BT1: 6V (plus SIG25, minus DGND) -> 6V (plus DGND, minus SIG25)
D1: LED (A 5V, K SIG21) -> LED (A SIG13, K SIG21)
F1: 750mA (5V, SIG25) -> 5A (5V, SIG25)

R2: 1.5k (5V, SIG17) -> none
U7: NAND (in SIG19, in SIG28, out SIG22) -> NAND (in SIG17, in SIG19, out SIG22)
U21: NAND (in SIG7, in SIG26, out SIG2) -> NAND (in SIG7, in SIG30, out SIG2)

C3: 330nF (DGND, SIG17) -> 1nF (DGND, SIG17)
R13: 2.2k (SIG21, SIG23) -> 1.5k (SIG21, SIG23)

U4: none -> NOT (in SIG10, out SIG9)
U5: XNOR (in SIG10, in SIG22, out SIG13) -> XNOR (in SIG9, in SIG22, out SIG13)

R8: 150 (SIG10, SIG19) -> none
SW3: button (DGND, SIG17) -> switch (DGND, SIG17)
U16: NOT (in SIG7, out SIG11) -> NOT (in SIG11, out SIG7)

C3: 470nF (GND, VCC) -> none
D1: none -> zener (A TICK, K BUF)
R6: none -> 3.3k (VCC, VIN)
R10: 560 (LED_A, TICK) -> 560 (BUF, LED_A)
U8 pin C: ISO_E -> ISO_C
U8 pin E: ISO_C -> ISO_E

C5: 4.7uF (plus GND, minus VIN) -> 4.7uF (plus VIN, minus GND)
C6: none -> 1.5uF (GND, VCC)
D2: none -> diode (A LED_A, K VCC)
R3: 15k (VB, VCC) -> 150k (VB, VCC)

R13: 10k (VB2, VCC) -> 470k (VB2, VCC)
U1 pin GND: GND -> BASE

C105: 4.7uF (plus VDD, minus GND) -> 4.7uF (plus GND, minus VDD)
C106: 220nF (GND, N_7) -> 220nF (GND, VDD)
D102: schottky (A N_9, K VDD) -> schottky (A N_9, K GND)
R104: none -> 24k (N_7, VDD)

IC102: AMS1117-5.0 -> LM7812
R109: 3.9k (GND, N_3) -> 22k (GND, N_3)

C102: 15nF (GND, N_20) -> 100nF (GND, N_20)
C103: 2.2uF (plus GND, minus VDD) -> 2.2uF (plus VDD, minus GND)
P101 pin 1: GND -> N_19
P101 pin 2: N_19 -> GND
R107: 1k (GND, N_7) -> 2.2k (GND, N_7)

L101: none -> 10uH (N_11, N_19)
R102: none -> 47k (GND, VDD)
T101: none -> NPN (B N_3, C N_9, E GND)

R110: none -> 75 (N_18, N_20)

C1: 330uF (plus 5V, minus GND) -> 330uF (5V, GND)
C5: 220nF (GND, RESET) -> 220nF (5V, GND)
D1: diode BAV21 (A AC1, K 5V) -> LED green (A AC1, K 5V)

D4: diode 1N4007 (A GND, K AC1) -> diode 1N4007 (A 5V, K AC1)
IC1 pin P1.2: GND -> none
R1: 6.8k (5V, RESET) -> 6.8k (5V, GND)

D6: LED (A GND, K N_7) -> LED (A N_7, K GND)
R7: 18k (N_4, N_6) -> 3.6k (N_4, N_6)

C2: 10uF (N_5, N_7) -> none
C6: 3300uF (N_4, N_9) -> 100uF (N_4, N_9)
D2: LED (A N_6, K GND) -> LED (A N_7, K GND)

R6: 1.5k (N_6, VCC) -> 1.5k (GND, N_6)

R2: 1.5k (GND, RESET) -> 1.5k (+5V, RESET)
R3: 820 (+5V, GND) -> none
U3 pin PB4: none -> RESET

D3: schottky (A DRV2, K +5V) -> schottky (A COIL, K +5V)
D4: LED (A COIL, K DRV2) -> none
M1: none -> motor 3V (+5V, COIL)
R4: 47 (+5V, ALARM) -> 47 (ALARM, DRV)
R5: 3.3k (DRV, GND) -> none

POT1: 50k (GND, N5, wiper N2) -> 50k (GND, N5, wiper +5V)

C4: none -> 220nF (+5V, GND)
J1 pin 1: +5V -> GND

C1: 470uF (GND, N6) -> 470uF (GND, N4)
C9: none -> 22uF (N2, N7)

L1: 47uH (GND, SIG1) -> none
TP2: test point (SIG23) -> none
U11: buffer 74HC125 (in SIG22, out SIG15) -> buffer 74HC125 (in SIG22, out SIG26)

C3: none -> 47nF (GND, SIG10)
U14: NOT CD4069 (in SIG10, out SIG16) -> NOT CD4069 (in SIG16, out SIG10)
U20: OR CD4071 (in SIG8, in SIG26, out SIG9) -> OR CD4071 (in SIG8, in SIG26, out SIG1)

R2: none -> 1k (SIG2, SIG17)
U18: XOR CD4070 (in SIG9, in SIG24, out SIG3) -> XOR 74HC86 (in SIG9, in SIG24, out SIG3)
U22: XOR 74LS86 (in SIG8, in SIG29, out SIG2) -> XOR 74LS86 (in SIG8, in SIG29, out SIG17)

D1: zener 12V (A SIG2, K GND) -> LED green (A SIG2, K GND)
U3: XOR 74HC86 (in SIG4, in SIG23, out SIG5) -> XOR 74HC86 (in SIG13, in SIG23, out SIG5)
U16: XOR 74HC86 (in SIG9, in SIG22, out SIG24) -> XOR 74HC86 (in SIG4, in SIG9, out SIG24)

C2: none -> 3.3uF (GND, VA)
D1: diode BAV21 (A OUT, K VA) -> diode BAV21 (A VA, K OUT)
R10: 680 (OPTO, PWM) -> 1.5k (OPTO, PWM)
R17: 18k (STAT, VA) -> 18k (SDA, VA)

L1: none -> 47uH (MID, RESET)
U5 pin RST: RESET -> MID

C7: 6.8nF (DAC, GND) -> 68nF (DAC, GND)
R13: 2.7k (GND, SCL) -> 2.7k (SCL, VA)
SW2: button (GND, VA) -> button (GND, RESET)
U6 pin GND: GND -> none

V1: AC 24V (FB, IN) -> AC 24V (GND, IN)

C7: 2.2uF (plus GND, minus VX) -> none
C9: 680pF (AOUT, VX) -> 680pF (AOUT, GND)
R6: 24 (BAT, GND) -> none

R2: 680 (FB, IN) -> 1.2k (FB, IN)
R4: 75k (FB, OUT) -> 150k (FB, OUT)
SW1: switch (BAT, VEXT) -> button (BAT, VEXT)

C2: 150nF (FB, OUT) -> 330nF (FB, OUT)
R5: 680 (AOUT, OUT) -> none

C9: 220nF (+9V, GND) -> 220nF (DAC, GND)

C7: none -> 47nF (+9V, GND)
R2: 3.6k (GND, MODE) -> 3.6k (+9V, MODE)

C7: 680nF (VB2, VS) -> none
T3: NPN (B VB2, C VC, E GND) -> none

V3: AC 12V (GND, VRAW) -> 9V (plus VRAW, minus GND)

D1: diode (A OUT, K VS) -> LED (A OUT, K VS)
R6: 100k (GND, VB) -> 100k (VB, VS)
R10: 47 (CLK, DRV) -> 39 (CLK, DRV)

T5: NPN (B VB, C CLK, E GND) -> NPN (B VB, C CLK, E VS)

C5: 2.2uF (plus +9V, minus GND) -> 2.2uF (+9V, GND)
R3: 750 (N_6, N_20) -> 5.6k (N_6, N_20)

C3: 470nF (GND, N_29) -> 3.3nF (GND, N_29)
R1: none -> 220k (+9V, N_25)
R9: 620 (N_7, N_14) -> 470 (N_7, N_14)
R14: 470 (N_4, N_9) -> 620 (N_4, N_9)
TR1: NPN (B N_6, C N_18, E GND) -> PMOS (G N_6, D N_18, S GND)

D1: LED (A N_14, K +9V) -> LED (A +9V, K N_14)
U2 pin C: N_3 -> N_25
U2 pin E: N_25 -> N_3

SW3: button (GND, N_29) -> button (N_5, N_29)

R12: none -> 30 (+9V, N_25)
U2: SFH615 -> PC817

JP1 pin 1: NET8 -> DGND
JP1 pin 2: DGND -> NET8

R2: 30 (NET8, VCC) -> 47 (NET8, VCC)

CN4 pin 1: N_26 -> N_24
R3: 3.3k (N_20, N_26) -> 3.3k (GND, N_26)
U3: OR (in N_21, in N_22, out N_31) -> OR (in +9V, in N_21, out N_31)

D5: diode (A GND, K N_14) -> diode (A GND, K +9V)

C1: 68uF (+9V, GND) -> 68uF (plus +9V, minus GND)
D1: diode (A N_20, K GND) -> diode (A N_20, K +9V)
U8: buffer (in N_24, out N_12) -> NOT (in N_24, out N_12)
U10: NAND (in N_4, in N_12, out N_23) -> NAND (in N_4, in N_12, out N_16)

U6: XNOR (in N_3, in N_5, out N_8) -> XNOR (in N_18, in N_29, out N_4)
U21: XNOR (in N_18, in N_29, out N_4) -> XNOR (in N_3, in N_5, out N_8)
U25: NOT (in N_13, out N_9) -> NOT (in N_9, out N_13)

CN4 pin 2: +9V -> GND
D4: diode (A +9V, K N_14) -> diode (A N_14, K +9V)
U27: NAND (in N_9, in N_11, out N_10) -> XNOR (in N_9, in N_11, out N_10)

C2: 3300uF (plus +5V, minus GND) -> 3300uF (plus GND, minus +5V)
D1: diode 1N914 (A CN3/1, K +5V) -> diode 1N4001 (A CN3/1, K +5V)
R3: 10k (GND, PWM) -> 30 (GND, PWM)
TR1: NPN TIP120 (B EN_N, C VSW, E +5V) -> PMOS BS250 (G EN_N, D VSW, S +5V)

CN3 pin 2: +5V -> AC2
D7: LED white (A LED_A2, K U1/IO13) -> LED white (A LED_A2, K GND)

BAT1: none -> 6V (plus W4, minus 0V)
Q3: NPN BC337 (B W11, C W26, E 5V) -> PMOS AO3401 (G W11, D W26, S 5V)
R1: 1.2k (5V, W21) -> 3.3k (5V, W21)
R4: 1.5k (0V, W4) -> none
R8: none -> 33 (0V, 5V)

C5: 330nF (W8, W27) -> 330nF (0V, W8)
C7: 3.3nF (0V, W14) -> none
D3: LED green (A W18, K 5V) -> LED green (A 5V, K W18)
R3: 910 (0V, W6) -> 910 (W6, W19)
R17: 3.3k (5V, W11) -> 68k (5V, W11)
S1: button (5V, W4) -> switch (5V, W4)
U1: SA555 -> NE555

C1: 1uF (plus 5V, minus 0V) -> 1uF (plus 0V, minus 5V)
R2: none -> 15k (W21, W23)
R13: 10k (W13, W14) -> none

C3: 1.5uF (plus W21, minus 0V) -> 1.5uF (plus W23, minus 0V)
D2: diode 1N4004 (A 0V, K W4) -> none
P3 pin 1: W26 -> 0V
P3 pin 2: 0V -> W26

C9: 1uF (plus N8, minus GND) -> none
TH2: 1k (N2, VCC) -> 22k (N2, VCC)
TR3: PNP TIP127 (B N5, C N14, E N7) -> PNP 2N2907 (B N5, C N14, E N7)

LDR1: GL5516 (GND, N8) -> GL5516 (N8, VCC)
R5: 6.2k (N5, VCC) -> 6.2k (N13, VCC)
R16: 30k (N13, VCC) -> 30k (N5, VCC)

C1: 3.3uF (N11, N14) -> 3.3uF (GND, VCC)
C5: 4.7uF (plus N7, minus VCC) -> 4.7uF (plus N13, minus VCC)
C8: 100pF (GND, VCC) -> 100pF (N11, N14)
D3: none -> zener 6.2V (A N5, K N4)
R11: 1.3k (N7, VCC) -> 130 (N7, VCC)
--*--
• What you are asked to do:
In the data above, how many lines carry the string "DGND"? Only the number should be given.

• Completed exercise:
5